#### WHAT IS EXPECTED
Give back exactly the lines of the data below, starting with the line that has "Belova: [1026,604,1056,634] ->" and going on through the line that has "Clock: [700,191,950,406] ->".

#### TASK DATA
------------------------------------------------------------------------

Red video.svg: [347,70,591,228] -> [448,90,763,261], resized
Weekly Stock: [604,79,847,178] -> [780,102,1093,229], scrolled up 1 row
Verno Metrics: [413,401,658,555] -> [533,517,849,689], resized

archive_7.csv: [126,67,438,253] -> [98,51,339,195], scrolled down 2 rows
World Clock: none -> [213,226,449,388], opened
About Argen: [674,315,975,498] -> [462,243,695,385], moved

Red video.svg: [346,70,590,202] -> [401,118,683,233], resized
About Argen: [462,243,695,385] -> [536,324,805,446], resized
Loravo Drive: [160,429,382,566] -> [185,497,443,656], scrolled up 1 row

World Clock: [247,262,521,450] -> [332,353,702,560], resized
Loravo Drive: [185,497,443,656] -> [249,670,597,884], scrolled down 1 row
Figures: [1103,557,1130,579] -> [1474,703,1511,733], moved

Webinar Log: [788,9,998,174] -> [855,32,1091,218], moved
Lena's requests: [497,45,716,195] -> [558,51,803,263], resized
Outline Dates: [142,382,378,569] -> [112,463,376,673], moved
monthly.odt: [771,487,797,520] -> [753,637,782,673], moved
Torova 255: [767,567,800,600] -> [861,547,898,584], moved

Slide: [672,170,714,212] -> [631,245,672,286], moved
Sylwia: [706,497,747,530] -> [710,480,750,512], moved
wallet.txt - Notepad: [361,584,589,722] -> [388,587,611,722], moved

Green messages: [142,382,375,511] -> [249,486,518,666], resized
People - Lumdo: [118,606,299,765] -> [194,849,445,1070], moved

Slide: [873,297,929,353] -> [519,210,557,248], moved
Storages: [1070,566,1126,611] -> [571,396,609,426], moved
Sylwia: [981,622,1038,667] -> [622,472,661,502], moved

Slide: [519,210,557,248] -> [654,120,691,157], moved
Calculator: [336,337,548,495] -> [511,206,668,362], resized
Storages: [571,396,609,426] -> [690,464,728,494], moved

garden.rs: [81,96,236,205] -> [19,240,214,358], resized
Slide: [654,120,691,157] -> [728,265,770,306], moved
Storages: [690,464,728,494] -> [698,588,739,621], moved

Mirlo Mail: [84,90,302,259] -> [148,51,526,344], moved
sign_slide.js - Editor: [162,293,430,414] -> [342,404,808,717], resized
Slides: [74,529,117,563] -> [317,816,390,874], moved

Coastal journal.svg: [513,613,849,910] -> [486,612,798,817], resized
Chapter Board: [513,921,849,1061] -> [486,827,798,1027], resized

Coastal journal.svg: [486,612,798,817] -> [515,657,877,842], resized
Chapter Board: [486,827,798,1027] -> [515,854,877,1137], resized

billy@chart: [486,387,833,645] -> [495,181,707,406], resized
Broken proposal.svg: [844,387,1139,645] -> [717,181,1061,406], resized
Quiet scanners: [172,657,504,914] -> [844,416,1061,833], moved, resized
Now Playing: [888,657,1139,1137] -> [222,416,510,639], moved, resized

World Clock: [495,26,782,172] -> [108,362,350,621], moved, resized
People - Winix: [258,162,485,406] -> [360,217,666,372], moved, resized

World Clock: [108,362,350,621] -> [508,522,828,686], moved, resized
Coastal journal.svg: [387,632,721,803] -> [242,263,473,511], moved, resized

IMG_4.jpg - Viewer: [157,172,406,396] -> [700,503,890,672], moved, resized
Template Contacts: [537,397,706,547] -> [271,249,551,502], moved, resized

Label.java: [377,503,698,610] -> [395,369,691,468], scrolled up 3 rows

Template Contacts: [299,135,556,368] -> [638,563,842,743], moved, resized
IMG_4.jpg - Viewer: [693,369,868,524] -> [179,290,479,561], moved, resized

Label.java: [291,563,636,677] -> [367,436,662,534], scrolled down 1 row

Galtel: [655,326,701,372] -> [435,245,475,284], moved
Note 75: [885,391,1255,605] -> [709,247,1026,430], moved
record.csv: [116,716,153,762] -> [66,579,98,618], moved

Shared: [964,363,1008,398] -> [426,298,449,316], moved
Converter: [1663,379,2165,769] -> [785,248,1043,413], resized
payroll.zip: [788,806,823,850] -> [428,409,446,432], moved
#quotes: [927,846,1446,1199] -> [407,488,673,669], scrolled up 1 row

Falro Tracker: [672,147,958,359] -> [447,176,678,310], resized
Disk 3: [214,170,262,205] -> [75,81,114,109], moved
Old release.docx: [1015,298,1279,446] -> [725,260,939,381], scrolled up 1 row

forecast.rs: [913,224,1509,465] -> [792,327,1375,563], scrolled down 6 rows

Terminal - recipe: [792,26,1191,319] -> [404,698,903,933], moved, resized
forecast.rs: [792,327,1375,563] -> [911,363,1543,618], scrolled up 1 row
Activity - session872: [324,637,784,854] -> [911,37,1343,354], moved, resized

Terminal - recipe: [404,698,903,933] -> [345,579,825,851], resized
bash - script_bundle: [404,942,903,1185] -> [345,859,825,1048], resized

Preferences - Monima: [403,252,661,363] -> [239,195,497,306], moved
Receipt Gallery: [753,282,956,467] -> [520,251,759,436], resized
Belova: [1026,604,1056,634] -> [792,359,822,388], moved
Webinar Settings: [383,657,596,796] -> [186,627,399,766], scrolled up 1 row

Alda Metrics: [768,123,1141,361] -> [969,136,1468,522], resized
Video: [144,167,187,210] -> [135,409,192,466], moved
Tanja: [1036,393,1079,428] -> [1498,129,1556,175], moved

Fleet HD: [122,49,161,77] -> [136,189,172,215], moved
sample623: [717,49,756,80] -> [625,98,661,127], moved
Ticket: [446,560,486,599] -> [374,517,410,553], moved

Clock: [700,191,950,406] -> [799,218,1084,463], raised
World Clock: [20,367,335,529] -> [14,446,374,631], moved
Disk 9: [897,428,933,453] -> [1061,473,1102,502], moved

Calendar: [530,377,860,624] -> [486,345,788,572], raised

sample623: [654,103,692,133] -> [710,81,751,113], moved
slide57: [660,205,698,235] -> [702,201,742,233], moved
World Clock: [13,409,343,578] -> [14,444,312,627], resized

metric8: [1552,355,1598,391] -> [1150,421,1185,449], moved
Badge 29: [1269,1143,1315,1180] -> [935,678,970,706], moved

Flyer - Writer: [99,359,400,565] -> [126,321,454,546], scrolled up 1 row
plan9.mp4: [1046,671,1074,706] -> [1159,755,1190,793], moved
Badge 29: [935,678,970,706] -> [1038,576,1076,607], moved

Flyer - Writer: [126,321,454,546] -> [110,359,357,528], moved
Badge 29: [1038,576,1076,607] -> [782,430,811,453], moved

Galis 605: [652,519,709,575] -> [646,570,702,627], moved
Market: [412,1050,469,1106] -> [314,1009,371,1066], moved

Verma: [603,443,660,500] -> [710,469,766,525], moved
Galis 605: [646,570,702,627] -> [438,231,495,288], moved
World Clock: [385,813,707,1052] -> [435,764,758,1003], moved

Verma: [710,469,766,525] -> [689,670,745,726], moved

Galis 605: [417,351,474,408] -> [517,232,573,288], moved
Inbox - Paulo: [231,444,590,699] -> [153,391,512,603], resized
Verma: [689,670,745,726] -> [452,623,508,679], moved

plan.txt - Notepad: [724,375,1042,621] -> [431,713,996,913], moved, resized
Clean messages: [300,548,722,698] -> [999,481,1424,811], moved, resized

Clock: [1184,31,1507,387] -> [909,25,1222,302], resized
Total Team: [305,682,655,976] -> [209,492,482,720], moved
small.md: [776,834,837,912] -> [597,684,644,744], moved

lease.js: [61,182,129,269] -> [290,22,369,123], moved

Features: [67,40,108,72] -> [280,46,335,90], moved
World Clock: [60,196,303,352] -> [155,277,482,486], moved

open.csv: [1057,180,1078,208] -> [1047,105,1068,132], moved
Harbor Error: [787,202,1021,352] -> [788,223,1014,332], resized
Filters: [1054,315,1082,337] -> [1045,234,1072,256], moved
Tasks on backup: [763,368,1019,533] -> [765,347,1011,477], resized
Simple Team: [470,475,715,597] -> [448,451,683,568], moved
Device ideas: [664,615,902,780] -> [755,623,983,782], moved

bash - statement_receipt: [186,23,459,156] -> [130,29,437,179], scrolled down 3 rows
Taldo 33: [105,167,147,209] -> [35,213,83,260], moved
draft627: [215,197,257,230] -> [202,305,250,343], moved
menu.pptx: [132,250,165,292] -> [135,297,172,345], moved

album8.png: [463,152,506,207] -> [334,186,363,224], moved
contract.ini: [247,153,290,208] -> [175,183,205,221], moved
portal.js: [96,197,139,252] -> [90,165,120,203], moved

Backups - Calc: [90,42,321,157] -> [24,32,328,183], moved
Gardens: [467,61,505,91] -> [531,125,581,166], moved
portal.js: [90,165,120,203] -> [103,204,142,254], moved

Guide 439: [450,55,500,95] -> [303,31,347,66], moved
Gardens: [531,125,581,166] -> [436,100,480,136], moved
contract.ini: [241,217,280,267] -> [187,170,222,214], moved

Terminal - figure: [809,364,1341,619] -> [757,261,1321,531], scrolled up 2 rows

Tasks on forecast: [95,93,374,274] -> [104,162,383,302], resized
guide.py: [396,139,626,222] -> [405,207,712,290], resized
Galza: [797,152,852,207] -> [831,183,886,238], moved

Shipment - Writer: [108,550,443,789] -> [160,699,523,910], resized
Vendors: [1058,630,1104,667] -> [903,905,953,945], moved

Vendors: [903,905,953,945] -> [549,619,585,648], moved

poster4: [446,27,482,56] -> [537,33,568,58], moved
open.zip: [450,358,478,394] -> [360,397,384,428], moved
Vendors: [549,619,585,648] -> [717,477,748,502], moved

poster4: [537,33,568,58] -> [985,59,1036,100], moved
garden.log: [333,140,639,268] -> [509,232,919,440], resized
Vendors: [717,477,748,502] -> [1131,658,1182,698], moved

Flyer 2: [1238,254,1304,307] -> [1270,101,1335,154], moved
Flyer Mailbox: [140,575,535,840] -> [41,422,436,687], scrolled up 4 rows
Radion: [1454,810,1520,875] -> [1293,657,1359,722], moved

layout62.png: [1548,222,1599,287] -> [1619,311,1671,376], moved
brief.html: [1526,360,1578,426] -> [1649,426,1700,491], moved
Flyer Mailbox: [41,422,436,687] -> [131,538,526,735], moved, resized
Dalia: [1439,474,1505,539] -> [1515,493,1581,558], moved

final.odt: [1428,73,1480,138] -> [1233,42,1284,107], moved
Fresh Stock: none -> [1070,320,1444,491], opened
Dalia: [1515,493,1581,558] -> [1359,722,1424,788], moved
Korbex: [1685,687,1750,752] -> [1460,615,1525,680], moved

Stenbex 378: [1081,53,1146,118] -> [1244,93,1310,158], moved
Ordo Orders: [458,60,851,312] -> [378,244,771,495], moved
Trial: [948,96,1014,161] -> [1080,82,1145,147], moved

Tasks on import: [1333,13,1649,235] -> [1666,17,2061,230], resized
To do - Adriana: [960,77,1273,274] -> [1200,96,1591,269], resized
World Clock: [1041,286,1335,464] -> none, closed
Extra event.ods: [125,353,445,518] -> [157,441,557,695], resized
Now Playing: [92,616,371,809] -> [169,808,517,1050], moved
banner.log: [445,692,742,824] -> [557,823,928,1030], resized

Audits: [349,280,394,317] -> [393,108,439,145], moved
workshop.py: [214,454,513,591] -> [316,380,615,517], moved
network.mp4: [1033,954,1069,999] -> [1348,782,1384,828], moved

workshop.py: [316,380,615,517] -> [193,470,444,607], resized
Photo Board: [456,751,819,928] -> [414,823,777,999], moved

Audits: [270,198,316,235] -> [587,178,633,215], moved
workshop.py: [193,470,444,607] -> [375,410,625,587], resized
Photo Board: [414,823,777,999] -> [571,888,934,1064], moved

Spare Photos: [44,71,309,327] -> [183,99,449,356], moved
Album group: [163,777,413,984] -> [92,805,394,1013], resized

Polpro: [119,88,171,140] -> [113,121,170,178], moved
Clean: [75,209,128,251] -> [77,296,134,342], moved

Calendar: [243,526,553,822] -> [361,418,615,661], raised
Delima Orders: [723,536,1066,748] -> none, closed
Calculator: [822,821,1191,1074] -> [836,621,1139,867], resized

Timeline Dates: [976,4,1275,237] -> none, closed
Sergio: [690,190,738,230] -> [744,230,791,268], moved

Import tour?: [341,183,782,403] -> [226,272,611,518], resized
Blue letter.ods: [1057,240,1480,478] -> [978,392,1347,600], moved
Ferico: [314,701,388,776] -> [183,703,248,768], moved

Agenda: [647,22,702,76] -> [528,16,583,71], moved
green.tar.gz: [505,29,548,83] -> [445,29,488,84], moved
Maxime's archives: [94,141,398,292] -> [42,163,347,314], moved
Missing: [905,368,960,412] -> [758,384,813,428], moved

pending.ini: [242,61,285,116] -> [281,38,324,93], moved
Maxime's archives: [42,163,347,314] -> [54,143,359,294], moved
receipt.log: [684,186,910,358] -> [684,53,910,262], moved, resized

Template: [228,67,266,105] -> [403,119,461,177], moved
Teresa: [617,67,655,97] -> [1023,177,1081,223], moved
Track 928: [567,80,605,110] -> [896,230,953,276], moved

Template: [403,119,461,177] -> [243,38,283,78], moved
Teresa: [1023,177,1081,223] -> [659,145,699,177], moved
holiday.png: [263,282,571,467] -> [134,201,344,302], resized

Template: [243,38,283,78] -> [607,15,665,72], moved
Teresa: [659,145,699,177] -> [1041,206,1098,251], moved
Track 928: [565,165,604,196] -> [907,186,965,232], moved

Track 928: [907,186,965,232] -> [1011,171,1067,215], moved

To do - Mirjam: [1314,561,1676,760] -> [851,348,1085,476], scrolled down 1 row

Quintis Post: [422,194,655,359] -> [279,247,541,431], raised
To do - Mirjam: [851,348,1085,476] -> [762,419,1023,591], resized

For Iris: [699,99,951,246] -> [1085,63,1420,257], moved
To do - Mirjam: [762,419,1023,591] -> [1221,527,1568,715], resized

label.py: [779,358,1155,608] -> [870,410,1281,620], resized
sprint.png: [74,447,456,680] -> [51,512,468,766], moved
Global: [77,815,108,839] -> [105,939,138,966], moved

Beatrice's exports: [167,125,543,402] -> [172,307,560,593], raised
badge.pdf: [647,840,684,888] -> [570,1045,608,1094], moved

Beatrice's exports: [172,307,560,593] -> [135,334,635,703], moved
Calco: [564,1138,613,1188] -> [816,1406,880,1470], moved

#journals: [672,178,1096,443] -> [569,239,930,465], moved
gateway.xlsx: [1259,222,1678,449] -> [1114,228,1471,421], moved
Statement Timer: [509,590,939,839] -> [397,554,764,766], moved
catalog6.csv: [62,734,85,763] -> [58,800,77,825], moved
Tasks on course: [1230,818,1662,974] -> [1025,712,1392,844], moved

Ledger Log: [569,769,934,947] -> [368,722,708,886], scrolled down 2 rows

------------------------------------------------------------------------

#### OUTPUT
Belova: [1026,604,1056,634] -> [792,359,822,388], moved
Webinar Settings: [383,657,596,796] -> [186,627,399,766], scrolled up 1 row

Alda Metrics: [768,123,1141,361] -> [969,136,1468,522], resized
Video: [144,167,187,210] -> [135,409,192,466], moved
Tanja: [1036,393,1079,428] -> [1498,129,1556,175], moved

Fleet HD: [122,49,161,77] -> [136,189,172,215], moved
sample623: [717,49,756,80] -> [625,98,661,127], moved
Ticket: [446,560,486,599] -> [374,517,410,553], moved

Clock: [700,191,950,406] -> [799,218,1084,463], raised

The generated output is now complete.